*** EXERCISE MATERIALS ***

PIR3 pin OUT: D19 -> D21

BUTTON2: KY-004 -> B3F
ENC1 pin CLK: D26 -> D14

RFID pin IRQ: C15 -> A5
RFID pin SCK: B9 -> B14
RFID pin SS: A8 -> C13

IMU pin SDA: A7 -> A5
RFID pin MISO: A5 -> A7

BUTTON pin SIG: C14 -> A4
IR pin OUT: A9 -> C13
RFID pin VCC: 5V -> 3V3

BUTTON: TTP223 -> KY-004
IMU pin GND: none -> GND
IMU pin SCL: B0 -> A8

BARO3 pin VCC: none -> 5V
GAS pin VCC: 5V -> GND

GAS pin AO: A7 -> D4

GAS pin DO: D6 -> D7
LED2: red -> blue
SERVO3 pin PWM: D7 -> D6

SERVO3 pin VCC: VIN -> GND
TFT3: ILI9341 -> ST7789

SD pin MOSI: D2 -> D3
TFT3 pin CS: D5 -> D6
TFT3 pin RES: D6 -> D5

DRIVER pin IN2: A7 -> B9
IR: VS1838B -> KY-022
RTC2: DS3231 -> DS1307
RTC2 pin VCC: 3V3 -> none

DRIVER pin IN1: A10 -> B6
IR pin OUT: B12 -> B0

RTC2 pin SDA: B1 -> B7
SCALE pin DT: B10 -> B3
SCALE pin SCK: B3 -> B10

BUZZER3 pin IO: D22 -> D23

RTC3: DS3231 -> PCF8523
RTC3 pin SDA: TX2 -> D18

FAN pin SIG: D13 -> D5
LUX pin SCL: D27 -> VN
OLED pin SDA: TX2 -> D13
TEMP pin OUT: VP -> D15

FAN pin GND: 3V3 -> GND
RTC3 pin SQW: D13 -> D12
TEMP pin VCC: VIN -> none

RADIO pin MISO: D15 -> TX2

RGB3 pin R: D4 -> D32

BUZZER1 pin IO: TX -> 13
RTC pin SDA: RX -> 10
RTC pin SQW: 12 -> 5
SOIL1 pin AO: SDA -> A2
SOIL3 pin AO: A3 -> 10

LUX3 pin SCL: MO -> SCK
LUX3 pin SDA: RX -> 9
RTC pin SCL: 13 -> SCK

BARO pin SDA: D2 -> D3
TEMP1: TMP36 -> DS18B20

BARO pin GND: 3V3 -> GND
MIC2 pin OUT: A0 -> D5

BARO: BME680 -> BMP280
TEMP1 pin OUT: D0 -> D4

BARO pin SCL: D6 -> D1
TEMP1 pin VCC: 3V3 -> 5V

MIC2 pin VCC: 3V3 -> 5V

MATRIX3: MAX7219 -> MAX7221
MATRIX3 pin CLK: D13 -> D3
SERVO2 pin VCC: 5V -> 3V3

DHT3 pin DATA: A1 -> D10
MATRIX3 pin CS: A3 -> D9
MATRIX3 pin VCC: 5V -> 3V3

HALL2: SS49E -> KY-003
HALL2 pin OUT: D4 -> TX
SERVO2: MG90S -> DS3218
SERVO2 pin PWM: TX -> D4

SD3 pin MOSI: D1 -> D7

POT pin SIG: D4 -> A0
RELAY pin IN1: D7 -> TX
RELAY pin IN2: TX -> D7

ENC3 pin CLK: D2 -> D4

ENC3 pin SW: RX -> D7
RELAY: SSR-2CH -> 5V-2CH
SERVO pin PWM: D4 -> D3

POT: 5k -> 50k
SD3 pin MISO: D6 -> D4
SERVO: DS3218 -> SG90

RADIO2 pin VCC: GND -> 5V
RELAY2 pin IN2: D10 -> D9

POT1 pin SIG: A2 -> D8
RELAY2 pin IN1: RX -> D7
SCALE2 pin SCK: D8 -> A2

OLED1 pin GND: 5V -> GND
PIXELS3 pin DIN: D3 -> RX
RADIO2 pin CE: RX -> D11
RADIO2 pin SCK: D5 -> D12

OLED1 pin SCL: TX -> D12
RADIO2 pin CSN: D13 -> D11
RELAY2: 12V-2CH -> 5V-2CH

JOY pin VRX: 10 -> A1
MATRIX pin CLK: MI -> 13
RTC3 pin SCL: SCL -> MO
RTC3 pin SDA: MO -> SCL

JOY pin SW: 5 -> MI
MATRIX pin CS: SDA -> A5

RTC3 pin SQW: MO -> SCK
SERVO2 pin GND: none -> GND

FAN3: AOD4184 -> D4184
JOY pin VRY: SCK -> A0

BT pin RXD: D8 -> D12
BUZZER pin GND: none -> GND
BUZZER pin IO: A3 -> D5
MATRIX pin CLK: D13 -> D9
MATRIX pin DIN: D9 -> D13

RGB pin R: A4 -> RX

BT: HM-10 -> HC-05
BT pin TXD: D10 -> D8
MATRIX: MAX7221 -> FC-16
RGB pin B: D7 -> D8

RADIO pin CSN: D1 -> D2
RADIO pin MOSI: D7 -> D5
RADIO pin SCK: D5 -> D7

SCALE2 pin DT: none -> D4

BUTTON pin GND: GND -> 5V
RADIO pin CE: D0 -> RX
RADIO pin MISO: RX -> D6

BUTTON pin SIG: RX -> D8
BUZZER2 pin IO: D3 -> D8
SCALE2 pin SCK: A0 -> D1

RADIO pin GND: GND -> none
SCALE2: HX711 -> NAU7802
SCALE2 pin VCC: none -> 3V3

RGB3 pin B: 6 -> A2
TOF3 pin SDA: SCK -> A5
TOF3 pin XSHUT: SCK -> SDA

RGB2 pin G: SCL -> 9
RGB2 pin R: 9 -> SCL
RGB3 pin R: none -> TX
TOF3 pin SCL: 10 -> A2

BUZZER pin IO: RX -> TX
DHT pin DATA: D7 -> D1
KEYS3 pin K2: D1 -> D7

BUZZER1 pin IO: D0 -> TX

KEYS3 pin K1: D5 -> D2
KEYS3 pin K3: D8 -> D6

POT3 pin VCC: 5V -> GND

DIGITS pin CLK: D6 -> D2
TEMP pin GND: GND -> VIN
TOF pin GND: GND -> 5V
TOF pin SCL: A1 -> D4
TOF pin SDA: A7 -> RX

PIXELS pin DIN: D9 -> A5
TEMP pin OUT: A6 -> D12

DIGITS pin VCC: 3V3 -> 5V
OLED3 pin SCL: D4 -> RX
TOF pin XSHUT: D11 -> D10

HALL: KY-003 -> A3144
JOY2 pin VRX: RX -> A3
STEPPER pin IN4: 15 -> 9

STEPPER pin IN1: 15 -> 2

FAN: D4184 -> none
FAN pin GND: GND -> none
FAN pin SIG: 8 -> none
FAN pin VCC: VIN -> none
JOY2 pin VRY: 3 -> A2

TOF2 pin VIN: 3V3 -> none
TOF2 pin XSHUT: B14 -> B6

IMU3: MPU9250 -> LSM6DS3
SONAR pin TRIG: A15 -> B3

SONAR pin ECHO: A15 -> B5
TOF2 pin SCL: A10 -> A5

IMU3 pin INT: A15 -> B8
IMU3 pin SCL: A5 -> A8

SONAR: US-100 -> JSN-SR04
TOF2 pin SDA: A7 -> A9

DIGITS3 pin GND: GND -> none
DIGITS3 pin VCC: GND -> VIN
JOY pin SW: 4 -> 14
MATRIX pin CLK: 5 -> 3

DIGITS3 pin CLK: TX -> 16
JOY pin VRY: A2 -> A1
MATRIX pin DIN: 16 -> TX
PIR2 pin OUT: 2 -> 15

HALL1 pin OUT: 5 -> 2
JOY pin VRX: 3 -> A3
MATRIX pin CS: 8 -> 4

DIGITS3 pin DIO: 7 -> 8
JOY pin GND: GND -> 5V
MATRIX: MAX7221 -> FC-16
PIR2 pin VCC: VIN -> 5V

*** End of EXERCISE MATERIALS ***

### WHAT YOU SHOULD DO:
Reprint every entry exactly.

### ANSWER TO THIS EXERCISE:
PIR3 pin OUT: D19 -> D21

BUTTON2: KY-004 -> B3F
ENC1 pin CLK: D26 -> D14

RFID pin IRQ: C15 -> A5
RFID pin SCK: B9 -> B14
RFID pin SS: A8 -> C13

IMU pin SDA: A7 -> A5
RFID pin MISO: A5 -> A7

BUTTON pin SIG: C14 -> A4
IR pin OUT: A9 -> C13
RFID pin VCC: 5V -> 3V3

BUTTON: TTP223 -> KY-004
IMU pin GND: none -> GND
IMU pin SCL: B0 -> A8

BARO3 pin VCC: none -> 5V
GAS pin VCC: 5V -> GND

GAS pin AO: A7 -> D4

GAS pin DO: D6 -> D7
LED2: red -> blue
SERVO3 pin PWM: D7 -> D6

SERVO3 pin VCC: VIN -> GND
TFT3: ILI9341 -> ST7789

SD pin MOSI: D2 -> D3
TFT3 pin CS: D5 -> D6
TFT3 pin RES: D6 -> D5

DRIVER pin IN2: A7 -> B9
IR: VS1838B -> KY-022
RTC2: DS3231 -> DS1307
RTC2 pin VCC: 3V3 -> none

DRIVER pin IN1: A10 -> B6
IR pin OUT: B12 -> B0

RTC2 pin SDA: B1 -> B7
SCALE pin DT: B10 -> B3
SCALE pin SCK: B3 -> B10

BUZZER3 pin IO: D22 -> D23

RTC3: DS3231 -> PCF8523
RTC3 pin SDA: TX2 -> D18

FAN pin SIG: D13 -> D5
LUX pin SCL: D27 -> VN
OLED pin SDA: TX2 -> D13
TEMP pin OUT: VP -> D15

FAN pin GND: 3V3 -> GND
RTC3 pin SQW: D13 -> D12
TEMP pin VCC: VIN -> none

RADIO pin MISO: D15 -> TX2

RGB3 pin R: D4 -> D32

BUZZER1 pin IO: TX -> 13
RTC pin SDA: RX -> 10
RTC pin SQW: 12 -> 5
SOIL1 pin AO: SDA -> A2
SOIL3 pin AO: A3 -> 10

LUX3 pin SCL: MO -> SCK
LUX3 pin SDA: RX -> 9
RTC pin SCL: 13 -> SCK

BARO pin SDA: D2 -> D3
TEMP1: TMP36 -> DS18B20

BARO pin GND: 3V3 -> GND
MIC2 pin OUT: A0 -> D5

BARO: BME680 -> BMP280
TEMP1 pin OUT: D0 -> D4

BARO pin SCL: D6 -> D1
TEMP1 pin VCC: 3V3 -> 5V

MIC2 pin VCC: 3V3 -> 5V

MATRIX3: MAX7219 -> MAX7221
MATRIX3 pin CLK: D13 -> D3
SERVO2 pin VCC: 5V -> 3V3

DHT3 pin DATA: A1 -> D10
MATRIX3 pin CS: A3 -> D9
MATRIX3 pin VCC: 5V -> 3V3

HALL2: SS49E -> KY-003
HALL2 pin OUT: D4 -> TX
SERVO2: MG90S -> DS3218
SERVO2 pin PWM: TX -> D4

SD3 pin MOSI: D1 -> D7

POT pin SIG: D4 -> A0
RELAY pin IN1: D7 -> TX
RELAY pin IN2: TX -> D7

ENC3 pin CLK: D2 -> D4

ENC3 pin SW: RX -> D7
RELAY: SSR-2CH -> 5V-2CH
SERVO pin PWM: D4 -> D3

POT: 5k -> 50k
SD3 pin MISO: D6 -> D4
SERVO: DS3218 -> SG90

RADIO2 pin VCC: GND -> 5V
RELAY2 pin IN2: D10 -> D9

POT1 pin SIG: A2 -> D8
RELAY2 pin IN1: RX -> D7
SCALE2 pin SCK: D8 -> A2

OLED1 pin GND: 5V -> GND
PIXELS3 pin DIN: D3 -> RX
RADIO2 pin CE: RX -> D11
RADIO2 pin SCK: D5 -> D12

OLED1 pin SCL: TX -> D12
RADIO2 pin CSN: D13 -> D11
RELAY2: 12V-2CH -> 5V-2CH

JOY pin VRX: 10 -> A1
MATRIX pin CLK: MI -> 13
RTC3 pin SCL: SCL -> MO
RTC3 pin SDA: MO -> SCL

JOY pin SW: 5 -> MI
MATRIX pin CS: SDA -> A5

RTC3 pin SQW: MO -> SCK
SERVO2 pin GND: none -> GND

FAN3: AOD4184 -> D4184
JOY pin VRY: SCK -> A0

BT pin RXD: D8 -> D12
BUZZER pin GND: none -> GND
BUZZER pin IO: A3 -> D5
MATRIX pin CLK: D13 -> D9
MATRIX pin DIN: D9 -> D13

RGB pin R: A4 -> RX

BT: HM-10 -> HC-05
BT pin TXD: D10 -> D8
MATRIX: MAX7221 -> FC-16
RGB pin B: D7 -> D8

RADIO pin CSN: D1 -> D2
RADIO pin MOSI: D7 -> D5
RADIO pin SCK: D5 -> D7

SCALE2 pin DT: none -> D4

BUTTON pin GND: GND -> 5V
RADIO pin CE: D0 -> RX
RADIO pin MISO: RX -> D6

BUTTON pin SIG: RX -> D8
BUZZER2 pin IO: D3 -> D8
SCALE2 pin SCK: A0 -> D1

RADIO pin GND: GND -> none
SCALE2: HX711 -> NAU7802
SCALE2 pin VCC: none -> 3V3

RGB3 pin B: 6 -> A2
TOF3 pin SDA: SCK -> A5
TOF3 pin XSHUT: SCK -> SDA

RGB2 pin G: SCL -> 9
RGB2 pin R: 9 -> SCL
RGB3 pin R: none -> TX
TOF3 pin SCL: 10 -> A2

BUZZER pin IO: RX -> TX
DHT pin DATA: D7 -> D1
KEYS3 pin K2: D1 -> D7

BUZZER1 pin IO: D0 -> TX

KEYS3 pin K1: D5 -> D2
KEYS3 pin K3: D8 -> D6

POT3 pin VCC: 5V -> GND

DIGITS pin CLK: D6 -> D2
TEMP pin GND: GND -> VIN
TOF pin GND: GND -> 5V
TOF pin SCL: A1 -> D4
TOF pin SDA: A7 -> RX

PIXELS pin DIN: D9 -> A5
TEMP pin OUT: A6 -> D12

DIGITS pin VCC: 3V3 -> 5V
OLED3 pin SCL: D4 -> RX
TOF pin XSHUT: D11 -> D10

HALL: KY-003 -> A3144
JOY2 pin VRX: RX -> A3
STEPPER pin IN4: 15 -> 9

STEPPER pin IN1: 15 -> 2

FAN: D4184 -> none
FAN pin GND: GND -> none
FAN pin SIG: 8 -> none
FAN pin VCC: VIN -> none
JOY2 pin VRY: 3 -> A2

TOF2 pin VIN: 3V3 -> none
TOF2 pin XSHUT: B14 -> B6

IMU3: MPU9250 -> LSM6DS3
SONAR pin TRIG: A15 -> B3

SONAR pin ECHO: A15 -> B5
TOF2 pin SCL: A10 -> A5

IMU3 pin INT: A15 -> B8
IMU3 pin SCL: A5 -> A8

SONAR: US-100 -> JSN-SR04
TOF2 pin SDA: A7 -> A9

DIGITS3 pin GND: GND -> none
DIGITS3 pin VCC: GND -> VIN
JOY pin SW: 4 -> 14
MATRIX pin CLK: 5 -> 3

DIGITS3 pin CLK: TX -> 16
JOY pin VRY: A2 -> A1
MATRIX pin DIN: 16 -> TX
PIR2 pin OUT: 2 -> 15

HALL1 pin OUT: 5 -> 2
JOY pin VRX: 3 -> A3
MATRIX pin CS: 8 -> 4

DIGITS3 pin DIO: 7 -> 8
JOY pin GND: GND -> 5V
MATRIX: MAX7221 -> FC-16
PIR2 pin VCC: VIN -> 5V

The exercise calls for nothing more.